YOUR TASK:
Please retype the records below exactly, omitting any images.

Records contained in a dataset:

+--

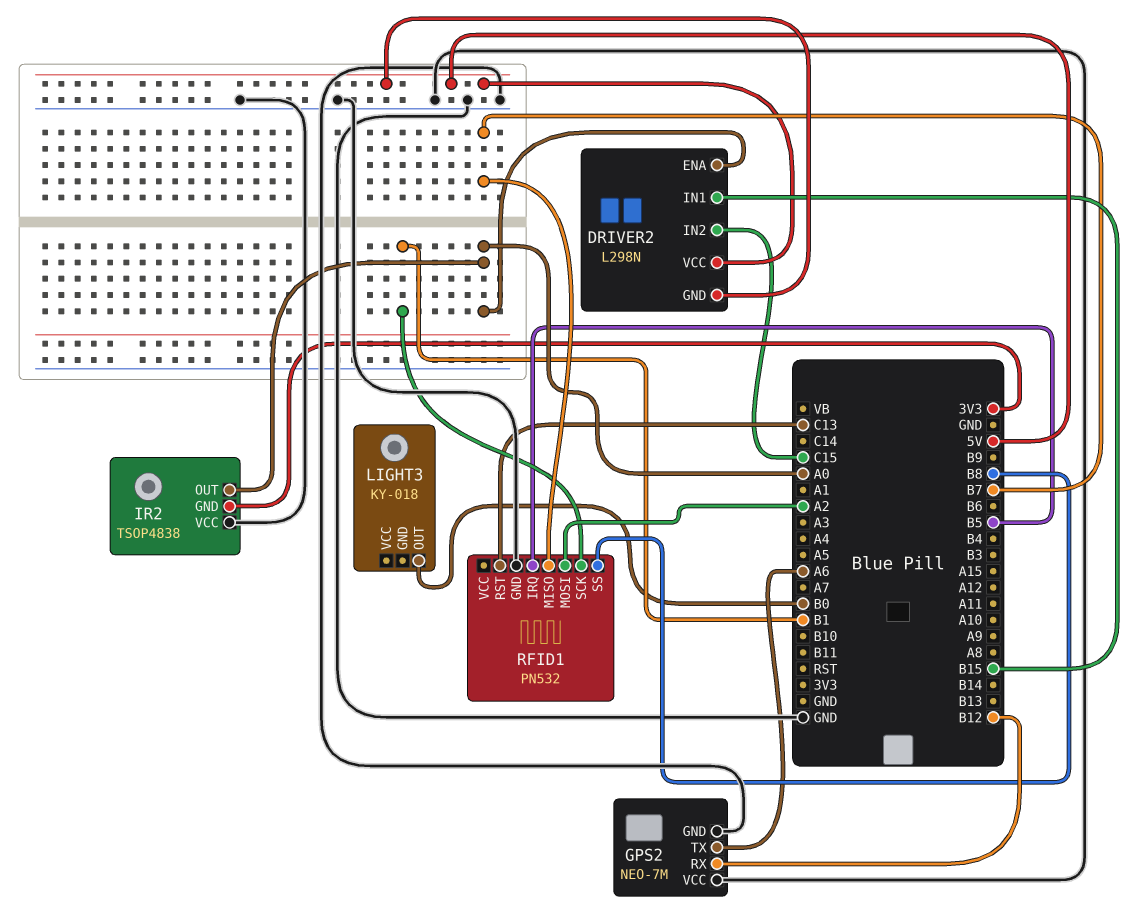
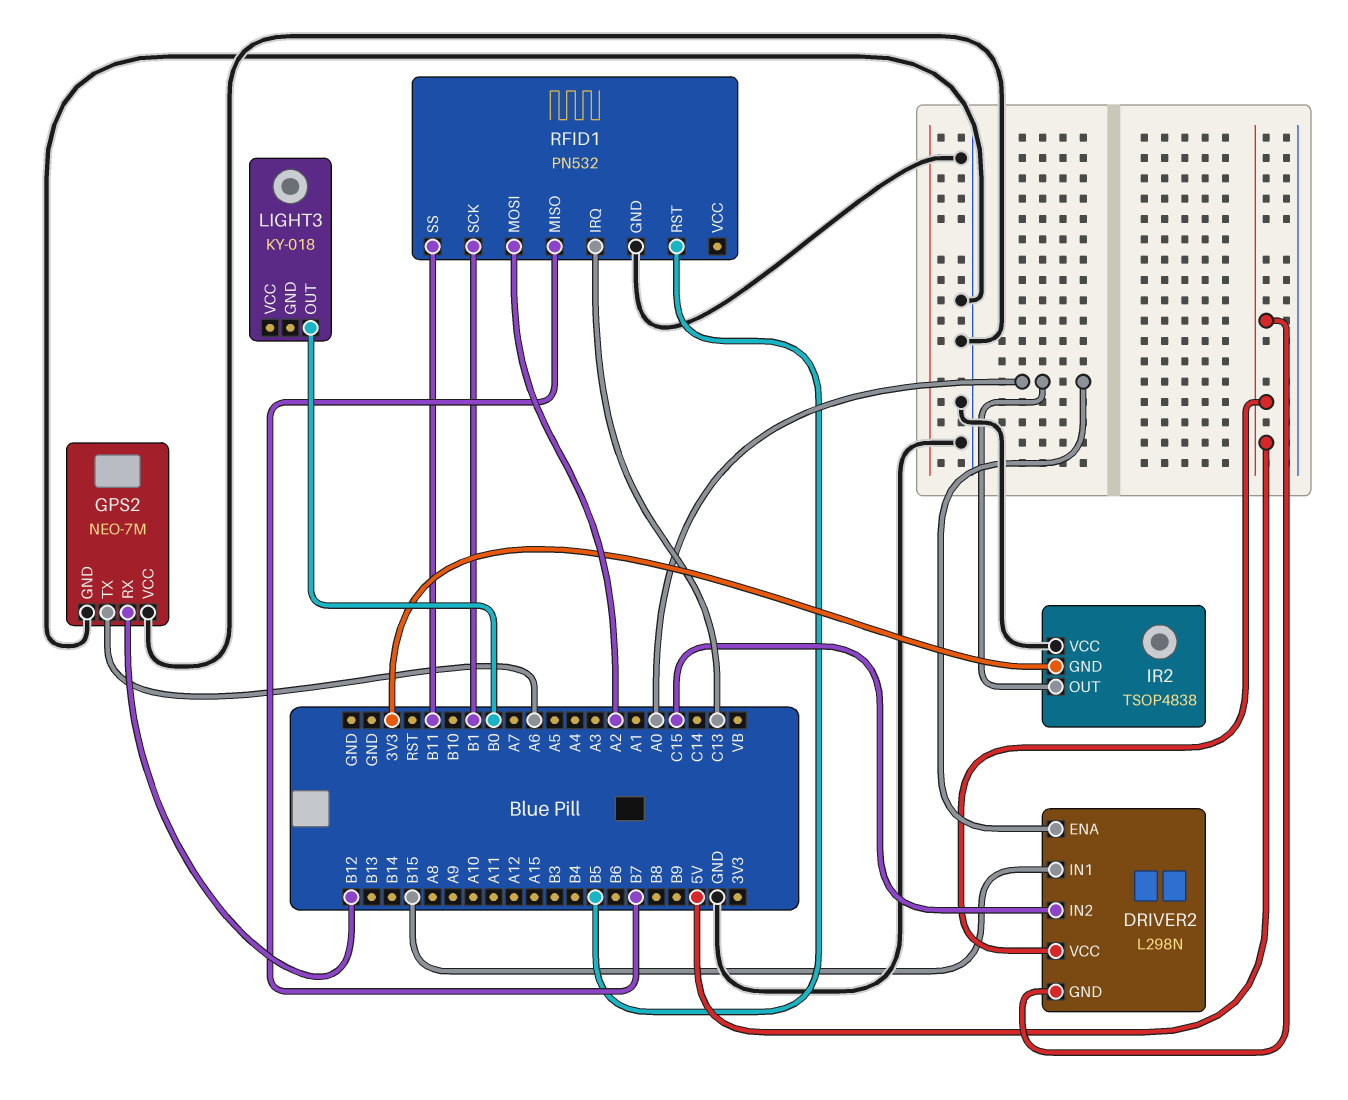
RFID1 pin IRQ: B5 -> C13
RFID1 pin RST: C13 -> B5
RFID1 pin SS: B8 -> B11

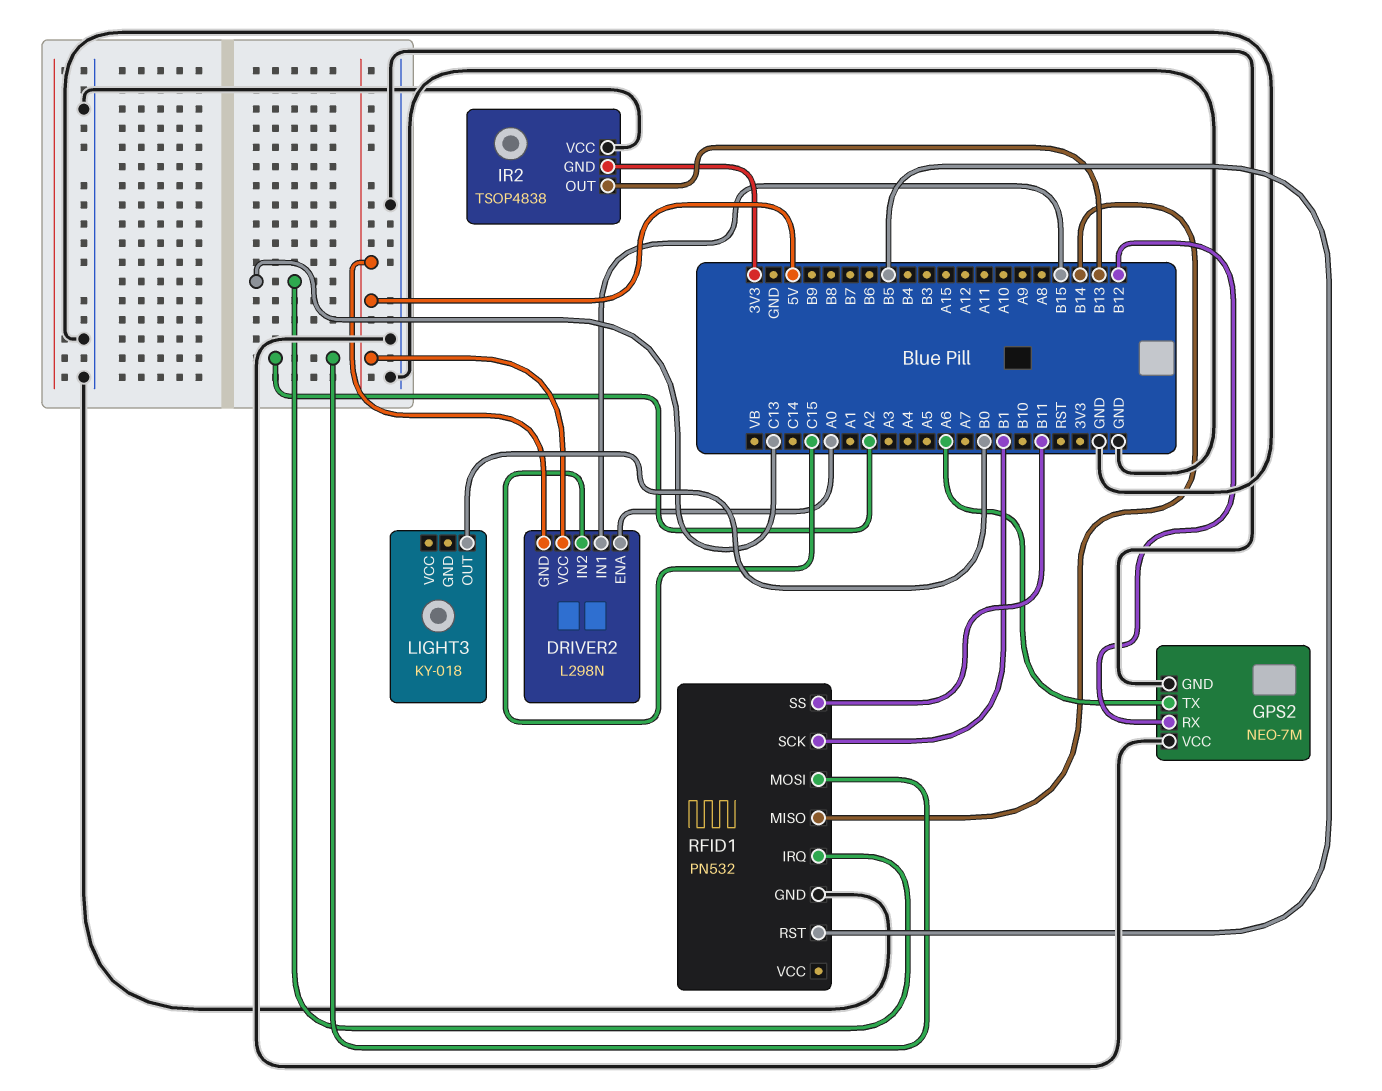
IR2 pin OUT: A0 -> B13
RFID1 pin MISO: B7 -> B14

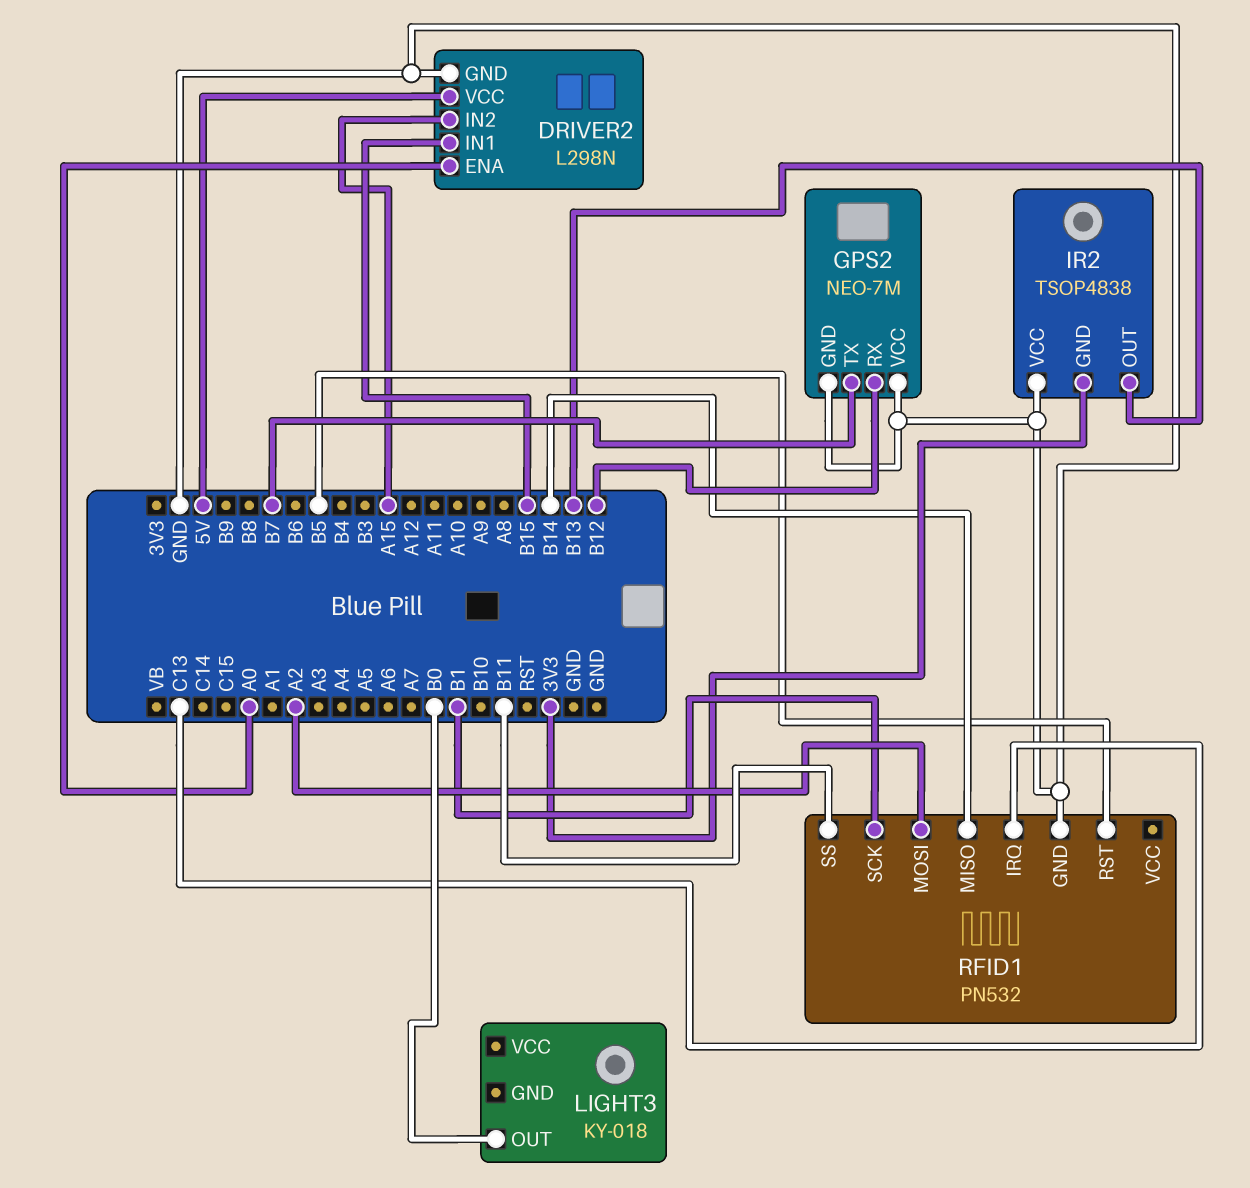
DRIVER2 pin GND: 5V -> GND
DRIVER2 pin IN2: C15 -> A15
GPS2 pin TX: A6 -> B7

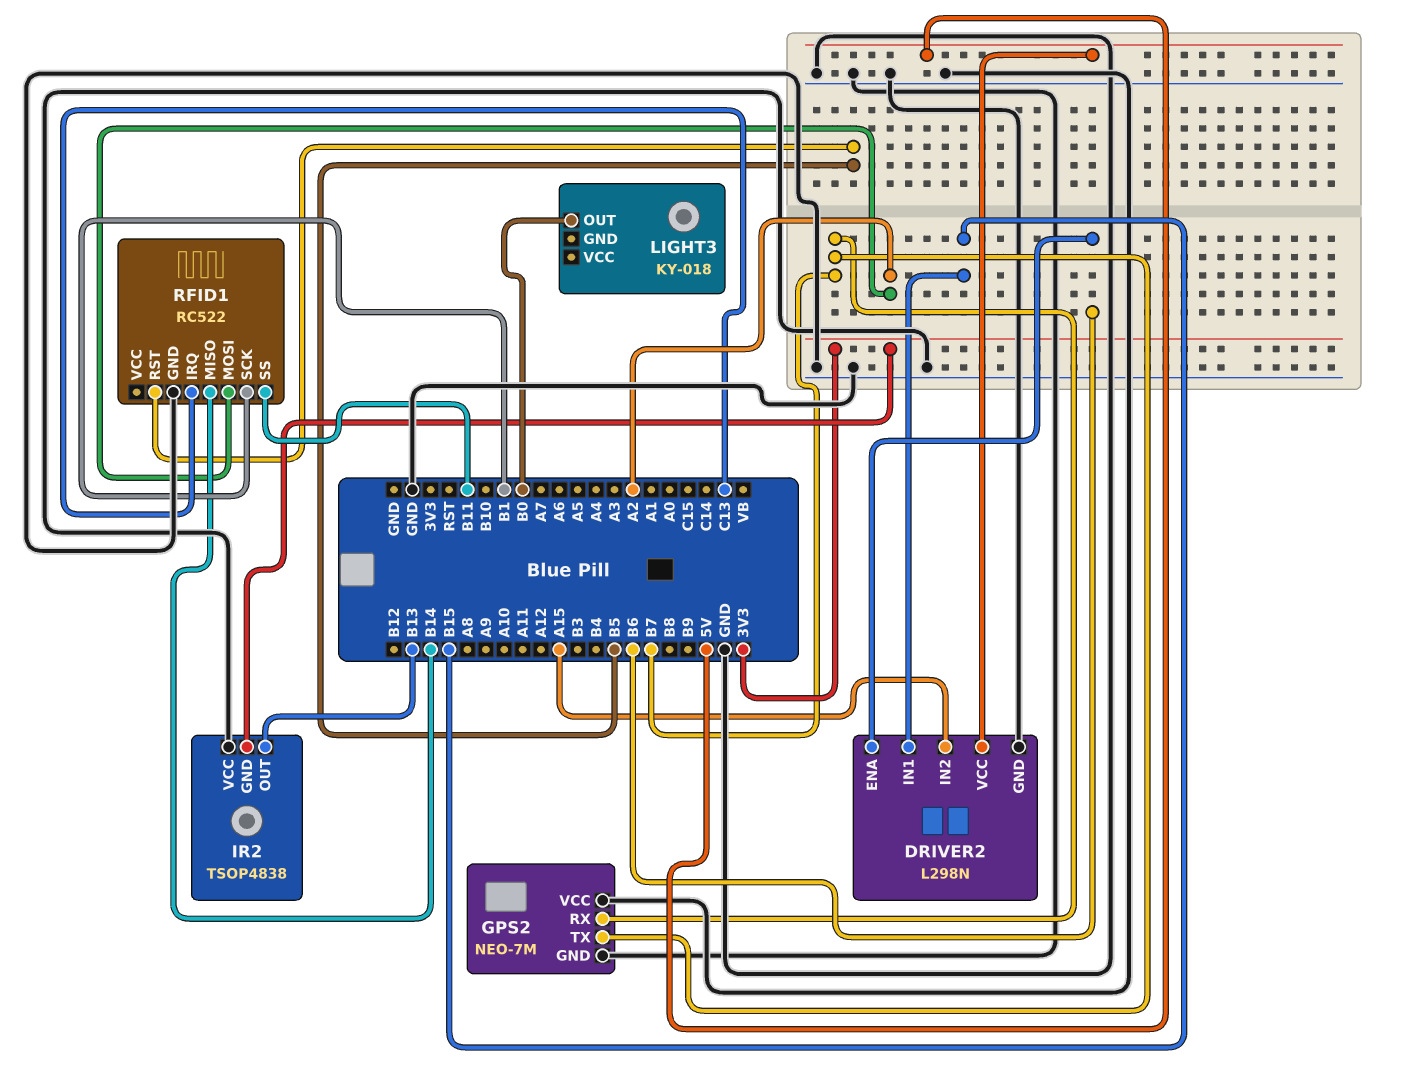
DRIVER2 pin ENA: A0 -> B6
GPS2 pin RX: B12 -> B7
RFID1: PN532 -> RC522

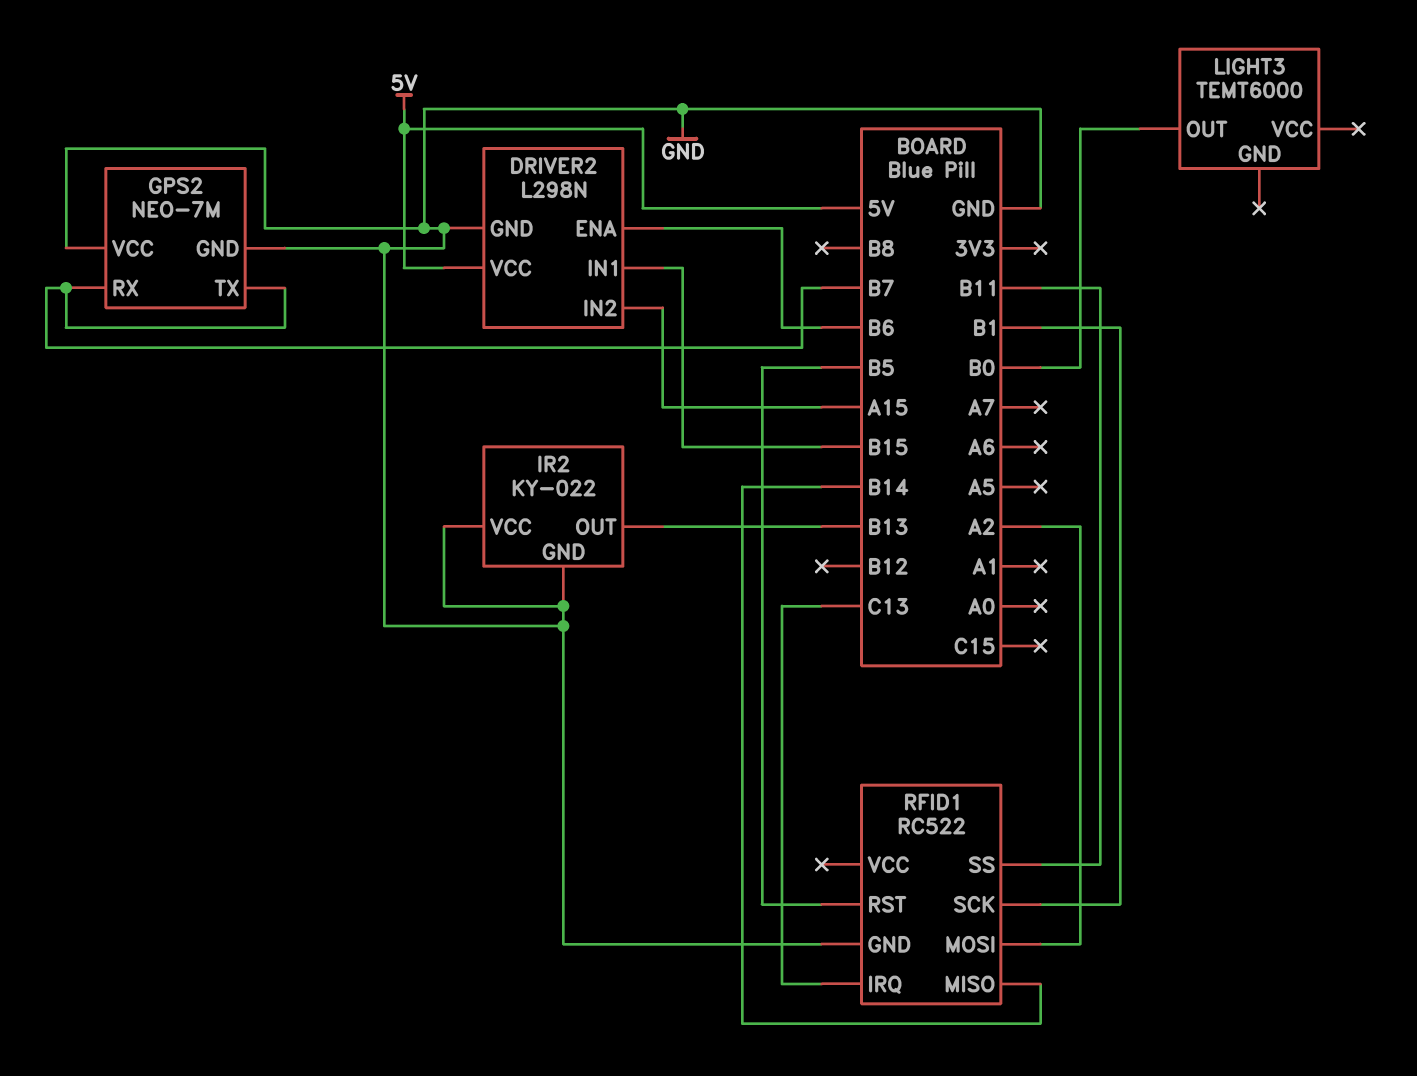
IR2: TSOP4838 -> KY-022
IR2 pin GND: 3V3 -> GND
LIGHT3: KY-018 -> TEMT6000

+--

ANSWER:
RFID1 pin IRQ: B5 -> C13
RFID1 pin RST: C13 -> B5
RFID1 pin SS: B8 -> B11

IR2 pin OUT: A0 -> B13
RFID1 pin MISO: B7 -> B14

DRIVER2 pin GND: 5V -> GND
DRIVER2 pin IN2: C15 -> A15
GPS2 pin TX: A6 -> B7

DRIVER2 pin ENA: A0 -> B6
GPS2 pin RX: B12 -> B7
RFID1: PN532 -> RC522

IR2: TSOP4838 -> KY-022
IR2 pin GND: 3V3 -> GND
LIGHT3: KY-018 -> TEMT6000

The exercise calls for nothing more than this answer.